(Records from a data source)
::::

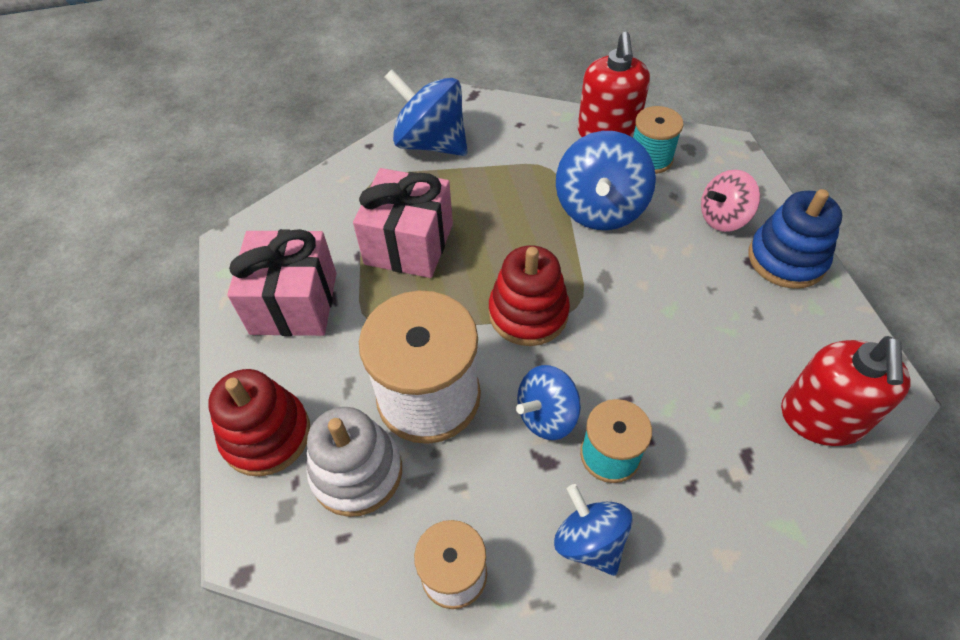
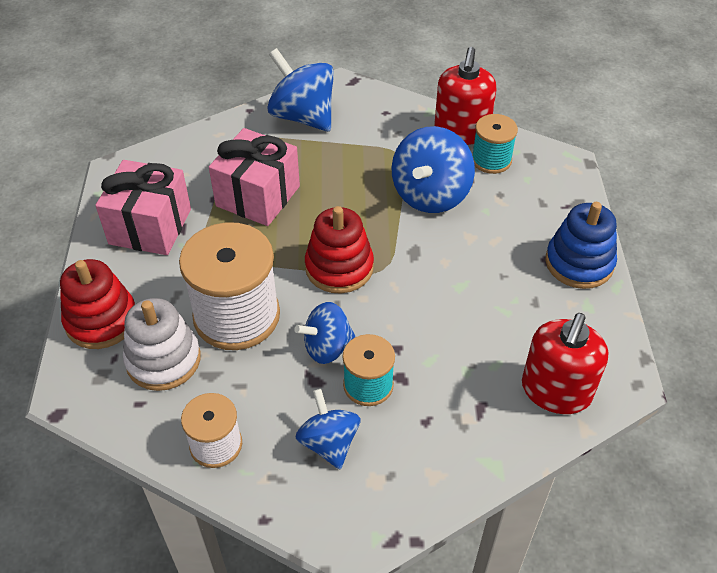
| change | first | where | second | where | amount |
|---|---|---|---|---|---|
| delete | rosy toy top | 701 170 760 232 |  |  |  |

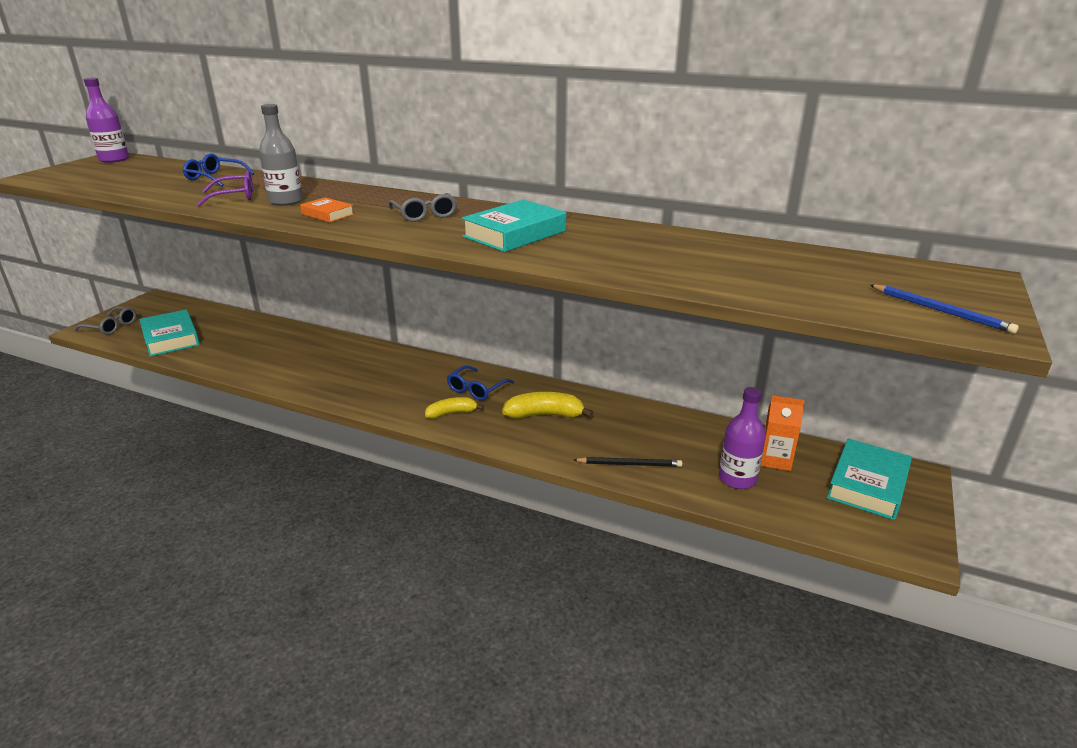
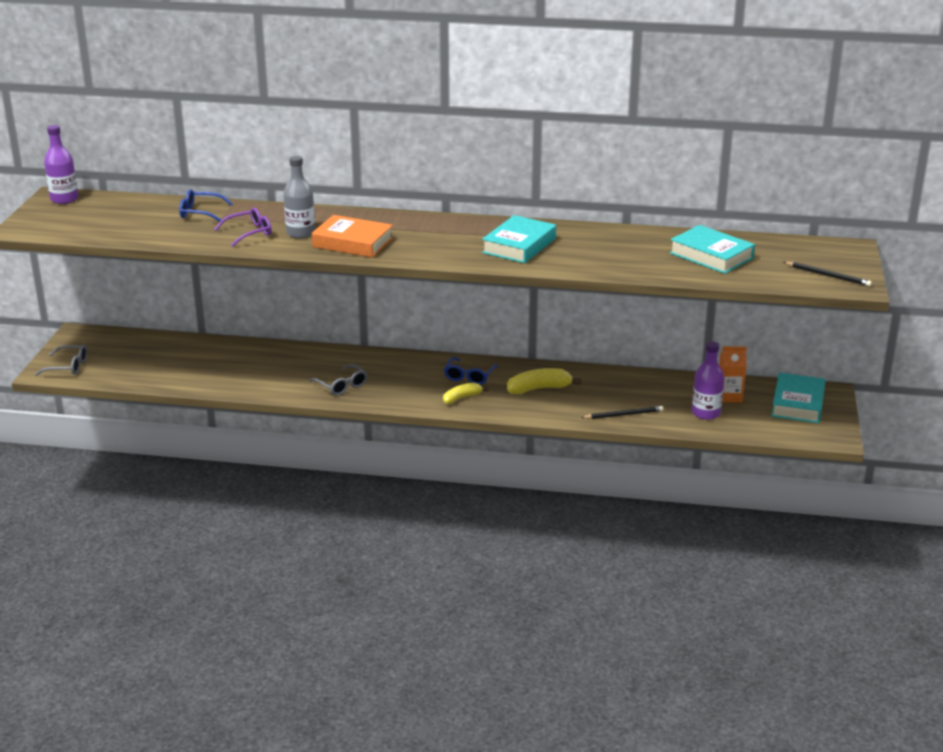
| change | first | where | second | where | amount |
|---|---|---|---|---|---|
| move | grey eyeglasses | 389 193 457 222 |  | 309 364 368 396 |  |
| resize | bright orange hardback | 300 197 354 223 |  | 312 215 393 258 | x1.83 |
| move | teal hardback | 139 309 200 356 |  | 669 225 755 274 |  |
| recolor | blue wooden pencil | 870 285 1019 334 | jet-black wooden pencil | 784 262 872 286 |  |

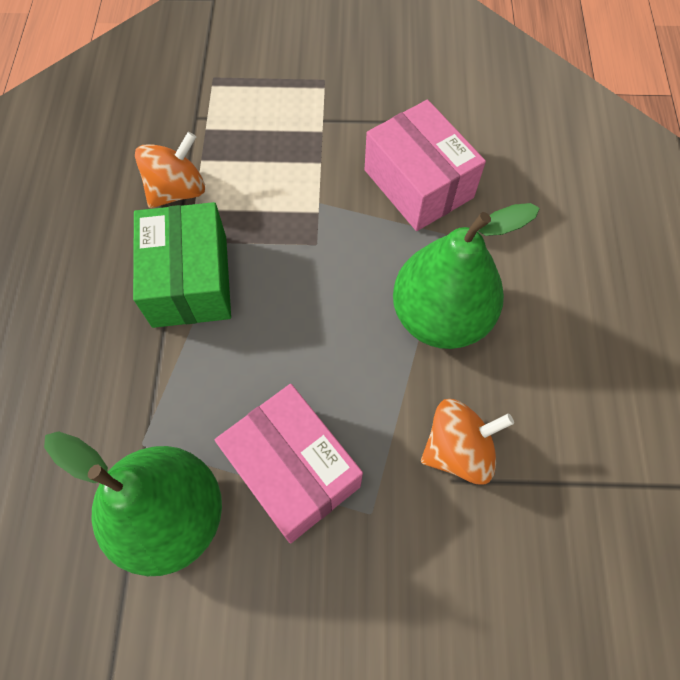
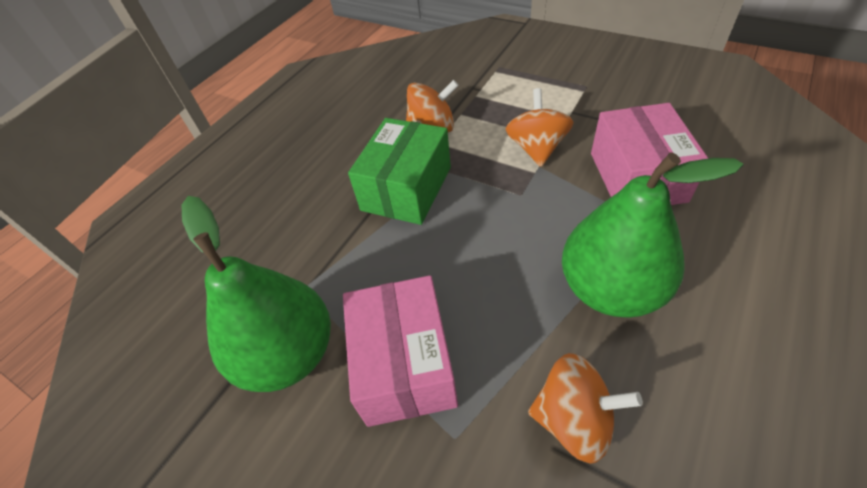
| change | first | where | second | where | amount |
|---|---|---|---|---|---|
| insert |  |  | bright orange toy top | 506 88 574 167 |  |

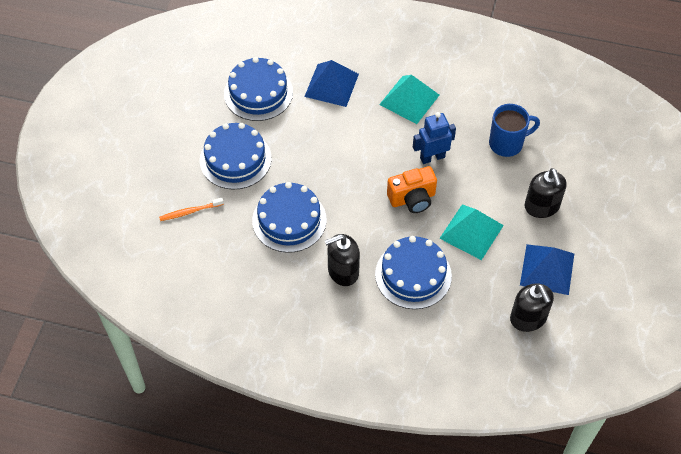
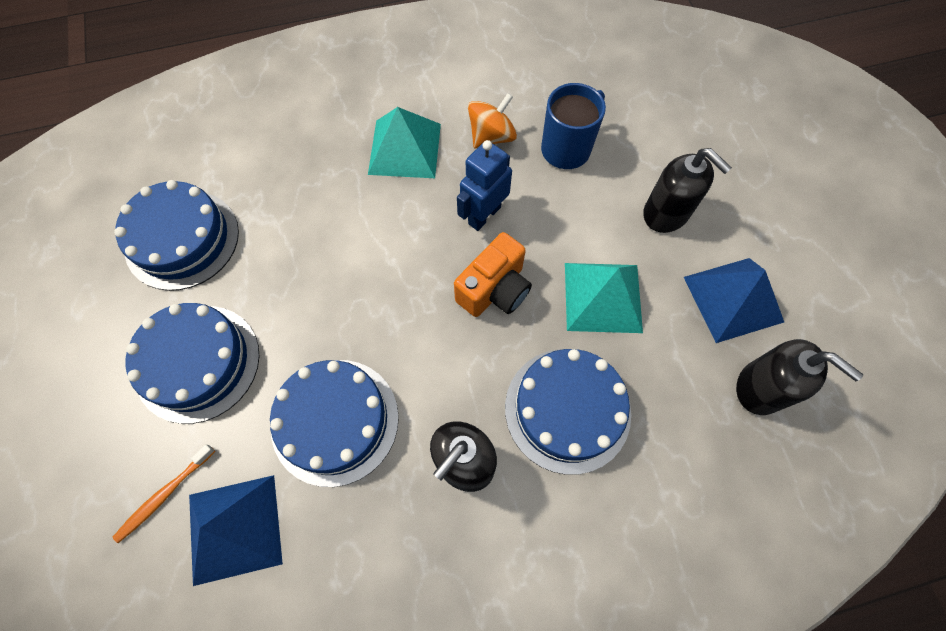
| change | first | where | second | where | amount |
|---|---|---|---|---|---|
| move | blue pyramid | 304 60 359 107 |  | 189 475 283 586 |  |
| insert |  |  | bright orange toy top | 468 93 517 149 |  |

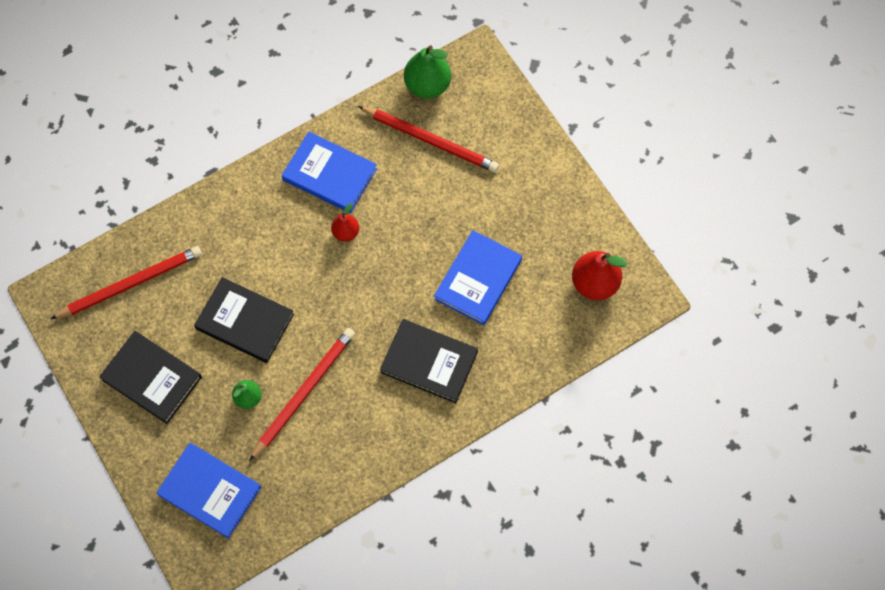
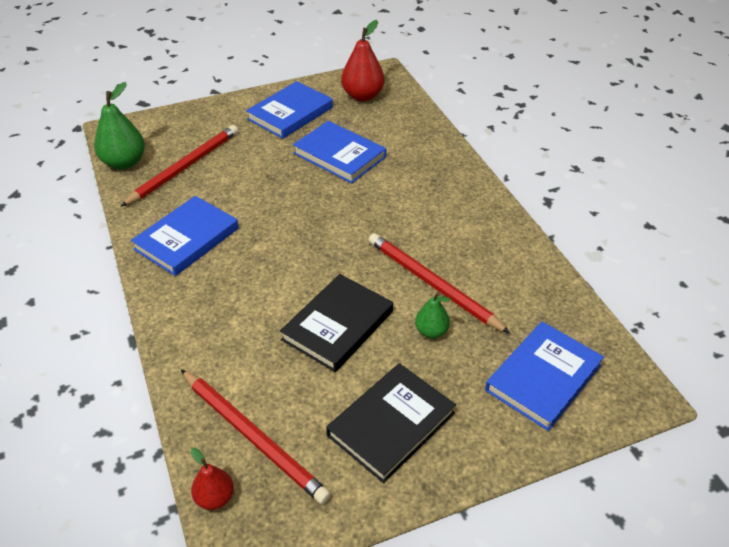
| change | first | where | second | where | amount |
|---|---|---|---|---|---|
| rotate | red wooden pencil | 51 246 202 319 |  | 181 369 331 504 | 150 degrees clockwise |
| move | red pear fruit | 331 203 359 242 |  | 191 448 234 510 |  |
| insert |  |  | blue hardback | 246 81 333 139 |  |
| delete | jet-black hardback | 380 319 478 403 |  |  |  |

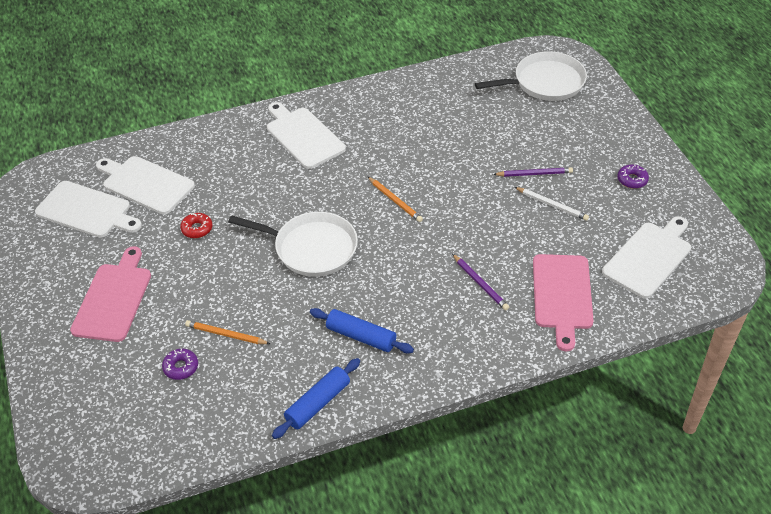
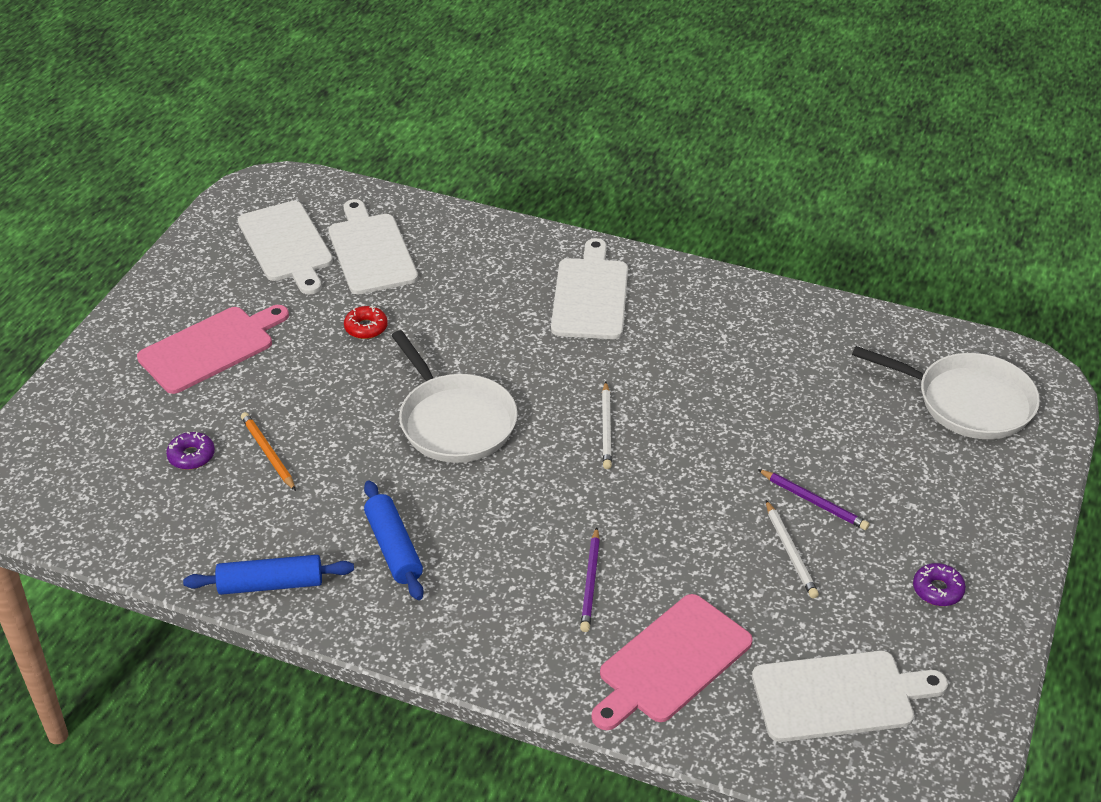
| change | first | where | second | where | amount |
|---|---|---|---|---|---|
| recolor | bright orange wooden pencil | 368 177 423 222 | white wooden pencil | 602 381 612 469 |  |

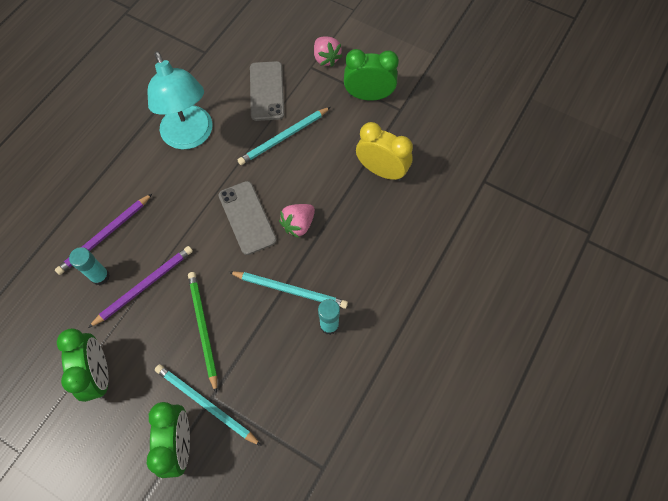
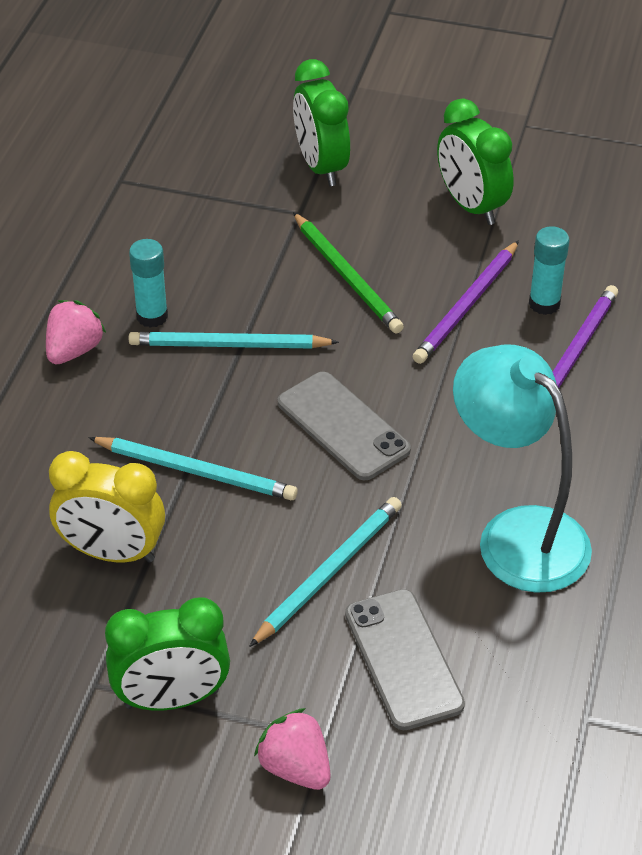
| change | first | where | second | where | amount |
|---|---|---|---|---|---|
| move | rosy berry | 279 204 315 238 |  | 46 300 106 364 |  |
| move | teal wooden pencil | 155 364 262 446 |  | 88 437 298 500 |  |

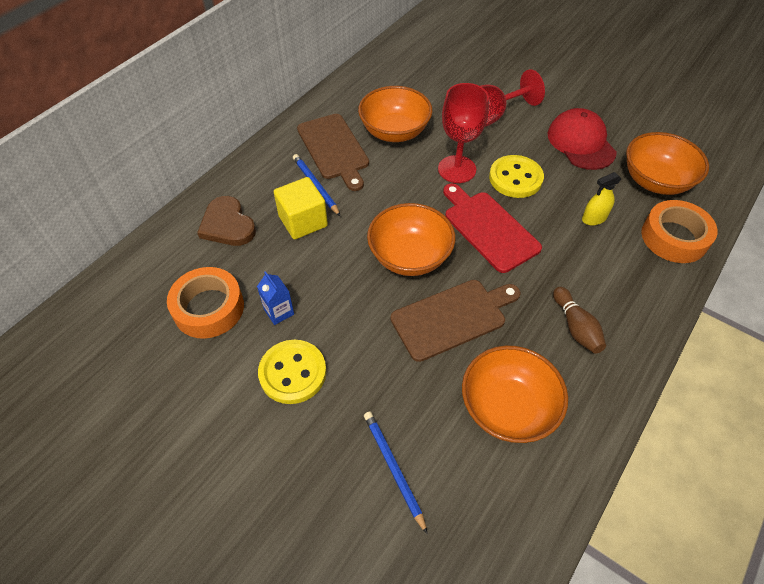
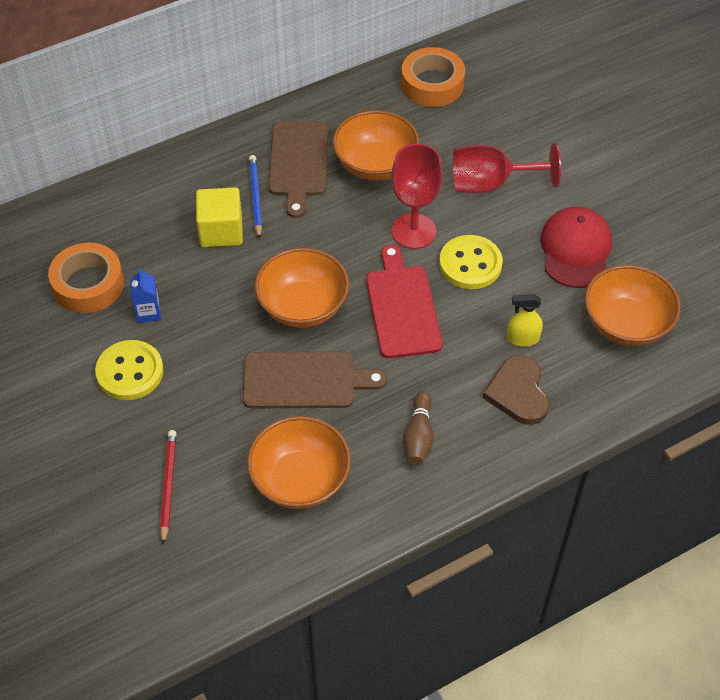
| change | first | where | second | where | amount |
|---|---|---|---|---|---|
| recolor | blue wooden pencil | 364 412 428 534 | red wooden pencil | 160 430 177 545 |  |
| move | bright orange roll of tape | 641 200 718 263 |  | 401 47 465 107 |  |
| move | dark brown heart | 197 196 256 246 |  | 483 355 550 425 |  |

::::

WORK TO COMPLETE:
Quote every record above exactly, leaving out any pictures.

TASK RESPONSE:
| change | first | where | second | where | amount |
|---|---|---|---|---|---|
| delete | rosy toy top | 701 170 760 232 |  |  |  |

| change | first | where | second | where | amount |
|---|---|---|---|---|---|
| move | grey eyeglasses | 389 193 457 222 |  | 309 364 368 396 |  |
| resize | bright orange hardback | 300 197 354 223 |  | 312 215 393 258 | x1.83 |
| move | teal hardback | 139 309 200 356 |  | 669 225 755 274 |  |
| recolor | blue wooden pencil | 870 285 1019 334 | jet-black wooden pencil | 784 262 872 286 |  |

| change | first | where | second | where | amount |
|---|---|---|---|---|---|
| insert |  |  | bright orange toy top | 506 88 574 167 |  |

| change | first | where | second | where | amount |
|---|---|---|---|---|---|
| move | blue pyramid | 304 60 359 107 |  | 189 475 283 586 |  |
| insert |  |  | bright orange toy top | 468 93 517 149 |  |

| change | first | where | second | where | amount |
|---|---|---|---|---|---|
| rotate | red wooden pencil | 51 246 202 319 |  | 181 369 331 504 | 150 degrees clockwise |
| move | red pear fruit | 331 203 359 242 |  | 191 448 234 510 |  |
| insert |  |  | blue hardback | 246 81 333 139 |  |
| delete | jet-black hardback | 380 319 478 403 |  |  |  |

| change | first | where | second | where | amount |
|---|---|---|---|---|---|
| recolor | bright orange wooden pencil | 368 177 423 222 | white wooden pencil | 602 381 612 469 |  |

| change | first | where | second | where | amount |
|---|---|---|---|---|---|
| move | rosy berry | 279 204 315 238 |  | 46 300 106 364 |  |
| move | teal wooden pencil | 155 364 262 446 |  | 88 437 298 500 |  |

| change | first | where | second | where | amount |
|---|---|---|---|---|---|
| recolor | blue wooden pencil | 364 412 428 534 | red wooden pencil | 160 430 177 545 |  |
| move | bright orange roll of tape | 641 200 718 263 |  | 401 47 465 107 |  |
| move | dark brown heart | 197 196 256 246 |  | 483 355 550 425 |  |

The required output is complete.